BEGIN Given records
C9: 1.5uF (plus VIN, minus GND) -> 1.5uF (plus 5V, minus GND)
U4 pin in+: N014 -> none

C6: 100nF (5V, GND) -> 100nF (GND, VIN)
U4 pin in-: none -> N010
END Given records
BEGIN Given records
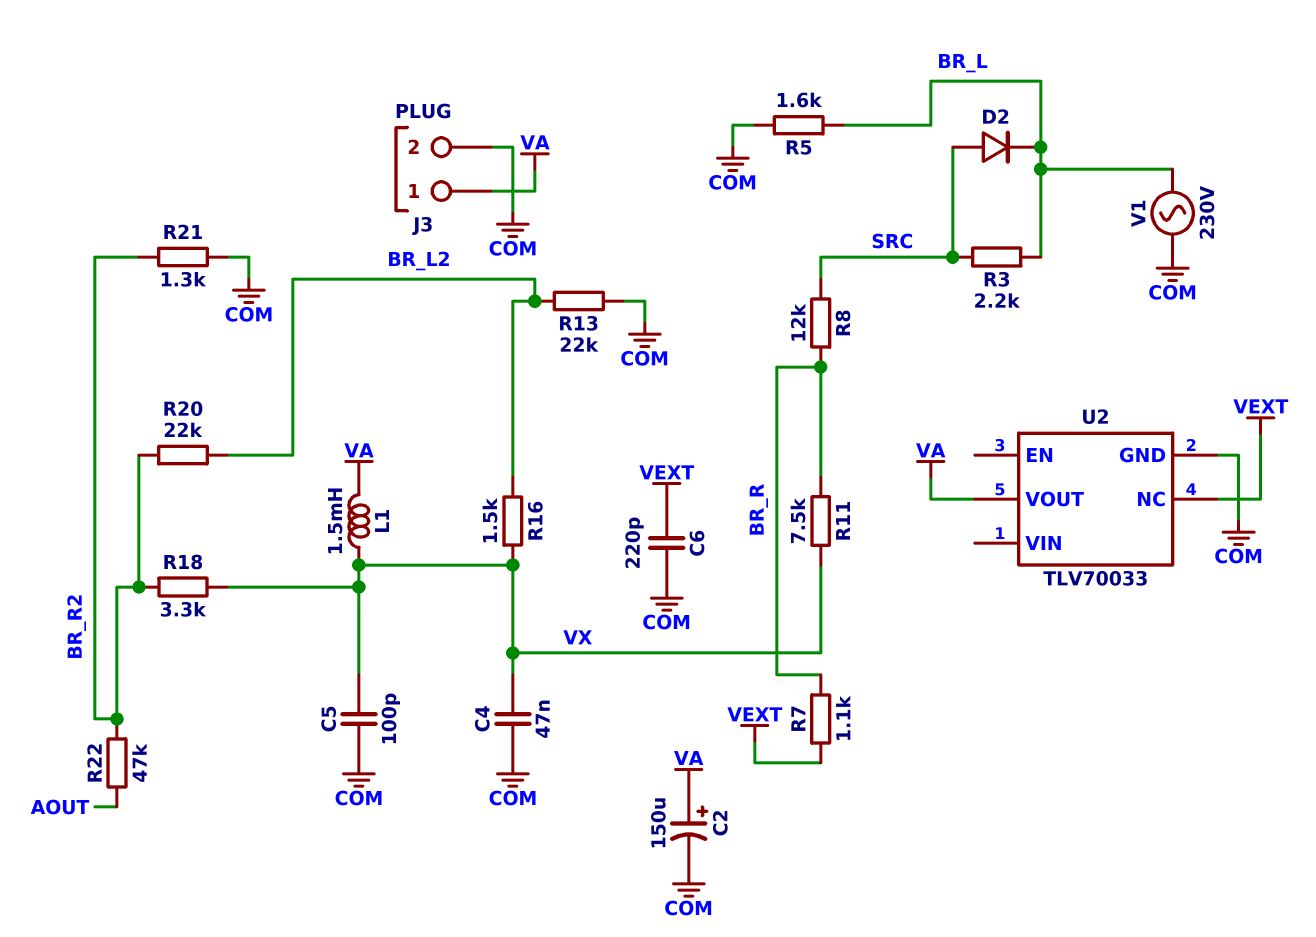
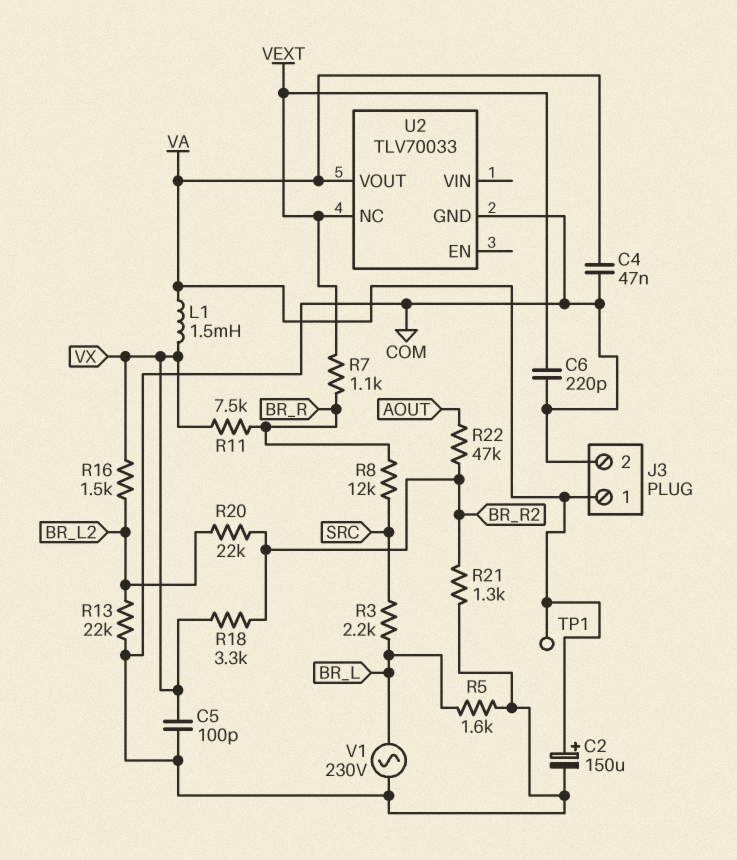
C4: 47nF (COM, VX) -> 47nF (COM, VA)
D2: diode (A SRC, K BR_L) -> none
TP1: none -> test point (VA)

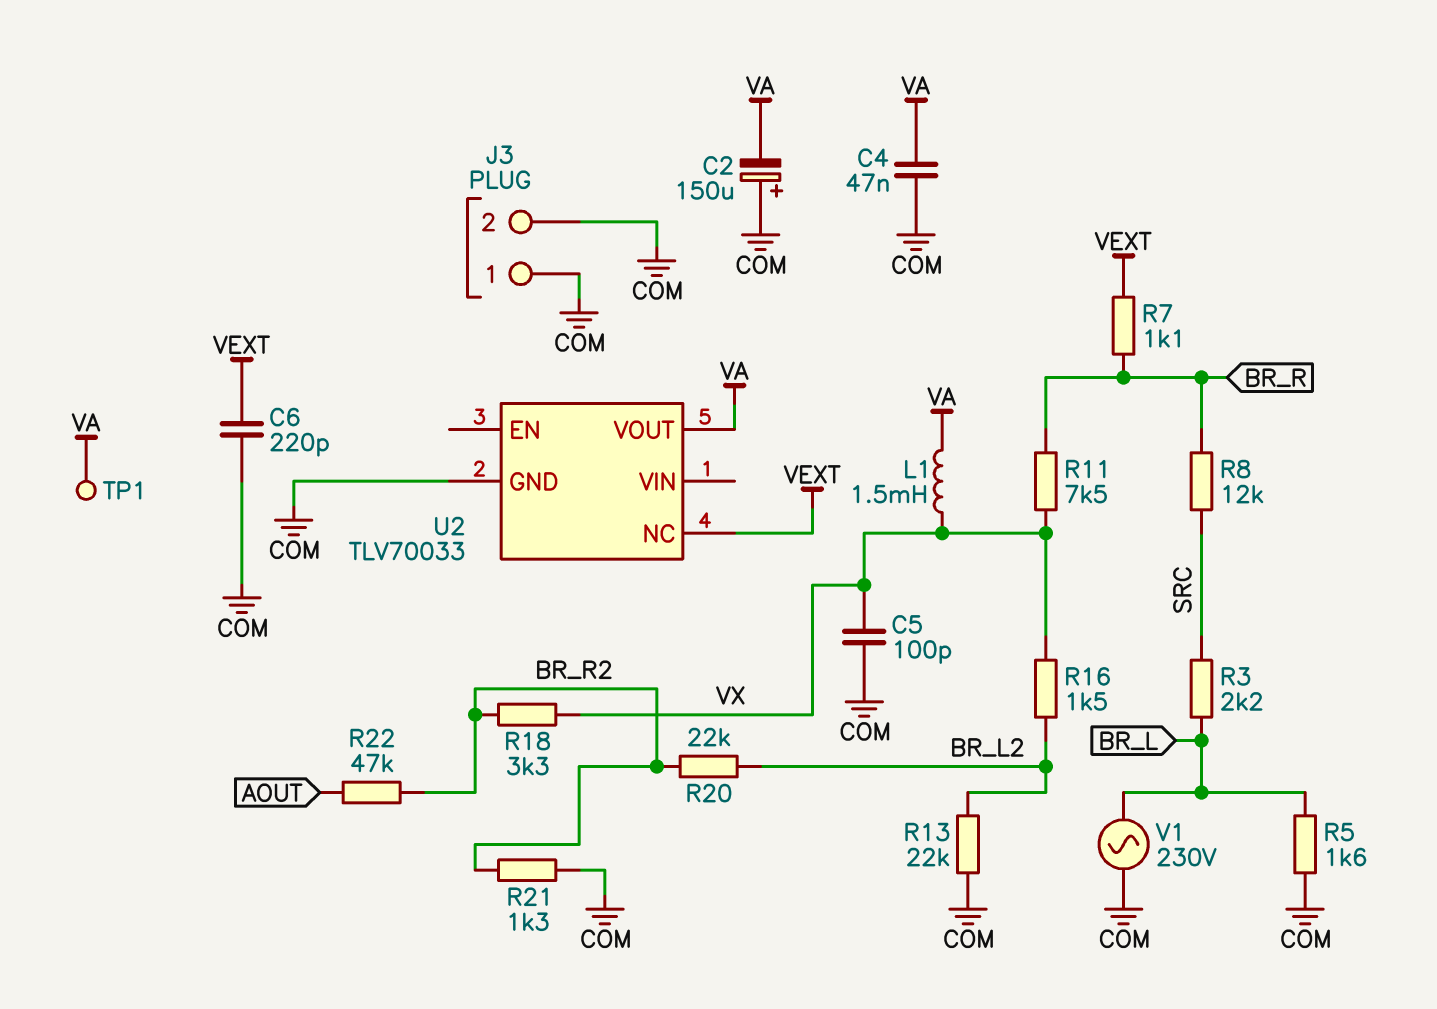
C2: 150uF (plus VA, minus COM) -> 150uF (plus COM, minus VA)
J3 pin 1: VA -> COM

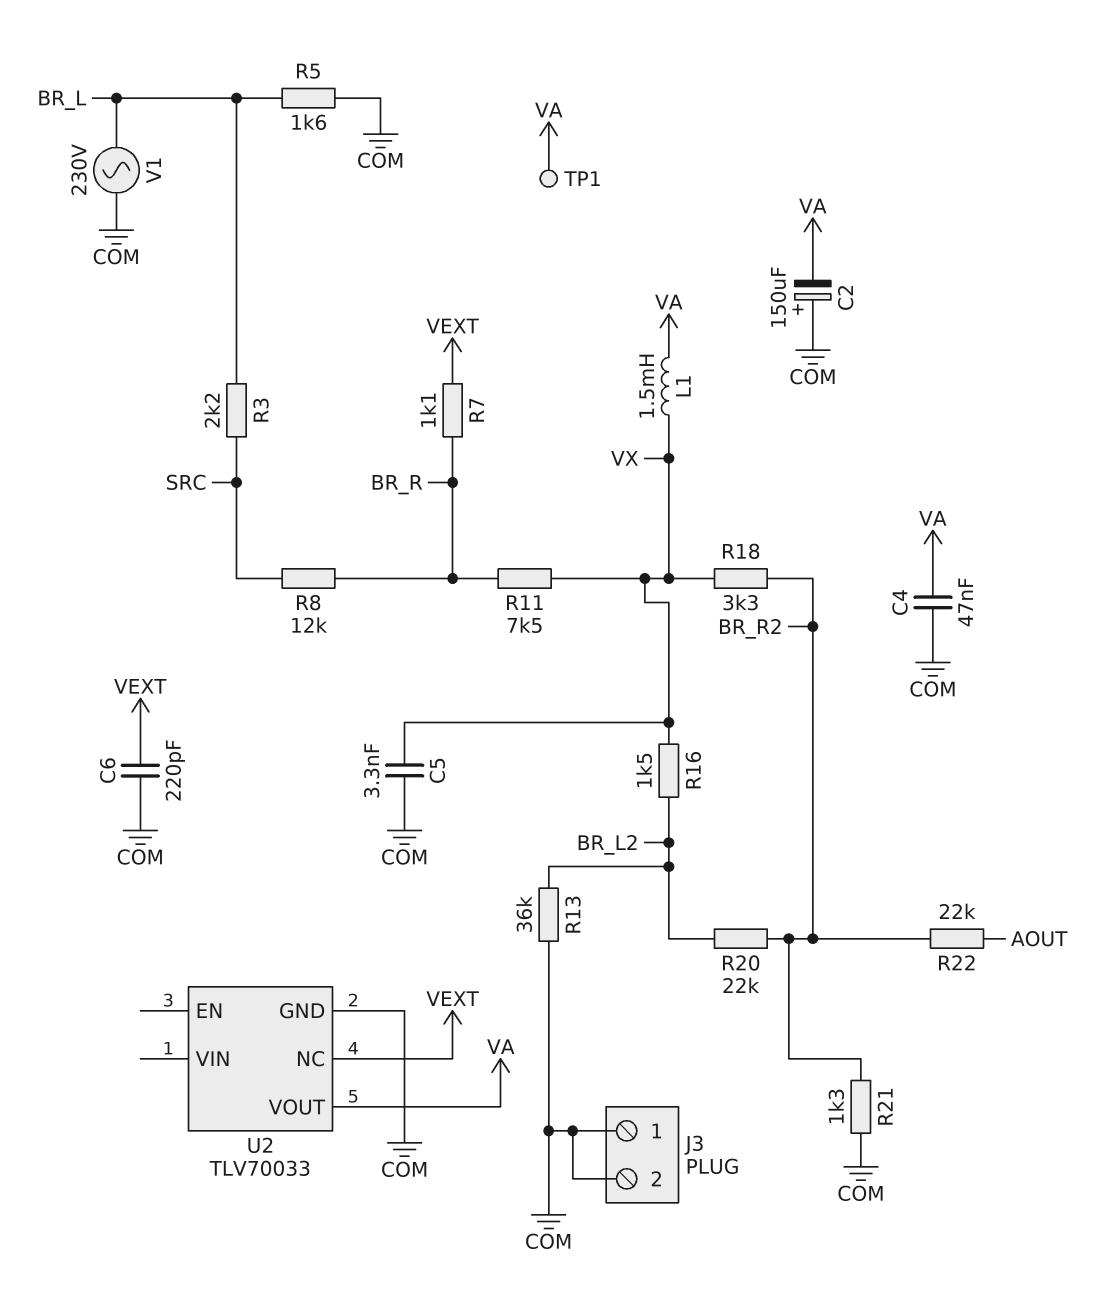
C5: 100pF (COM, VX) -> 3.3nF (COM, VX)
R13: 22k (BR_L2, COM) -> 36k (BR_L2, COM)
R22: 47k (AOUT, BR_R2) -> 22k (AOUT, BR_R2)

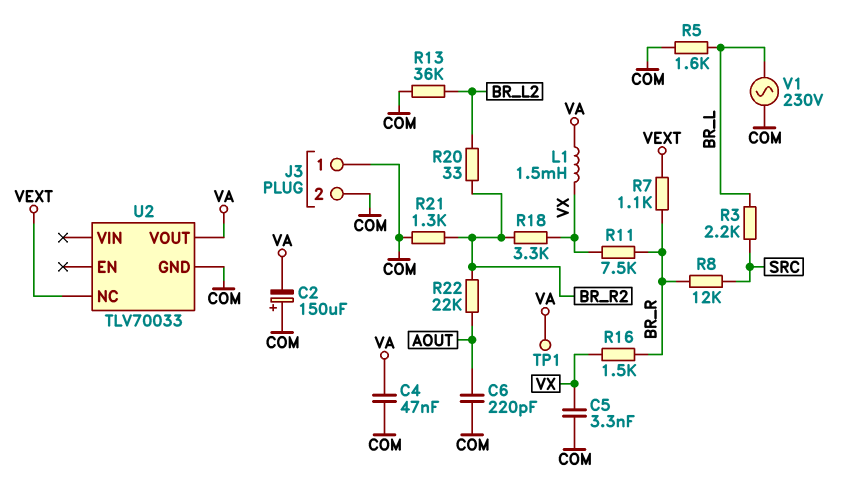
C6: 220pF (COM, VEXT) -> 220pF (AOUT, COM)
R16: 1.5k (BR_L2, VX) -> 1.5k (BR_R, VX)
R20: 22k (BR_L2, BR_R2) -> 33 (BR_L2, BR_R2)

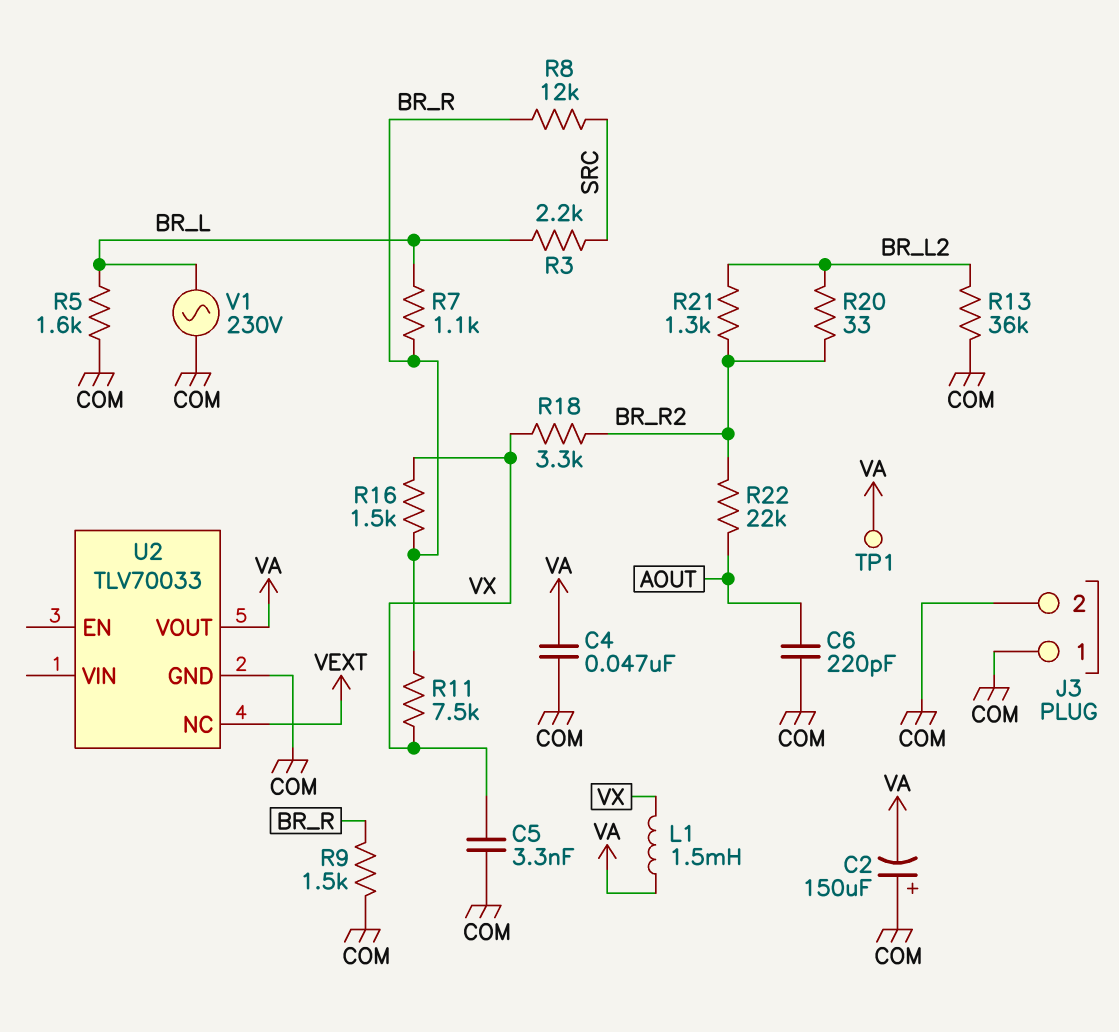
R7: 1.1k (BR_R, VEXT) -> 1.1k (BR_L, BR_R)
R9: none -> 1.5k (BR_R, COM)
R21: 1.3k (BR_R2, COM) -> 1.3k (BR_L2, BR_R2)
END Given records
BEGIN Given records
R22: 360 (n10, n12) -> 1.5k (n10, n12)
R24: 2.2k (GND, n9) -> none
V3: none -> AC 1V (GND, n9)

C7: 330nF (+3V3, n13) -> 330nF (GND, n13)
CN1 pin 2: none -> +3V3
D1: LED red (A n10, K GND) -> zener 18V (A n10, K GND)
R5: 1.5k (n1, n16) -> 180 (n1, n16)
END Given records
What is being asked
Restate word for word the lines of the data above, starting at the line containing "U4 pin in+: N014 -> none" and ending at the line containing "U4 pin in-: none -> N010", both included, and nothing more.

Solution to the problem
U4 pin in+: N014 -> none

C6: 100nF (5V, GND) -> 100nF (GND, VIN)
U4 pin in-: none -> N010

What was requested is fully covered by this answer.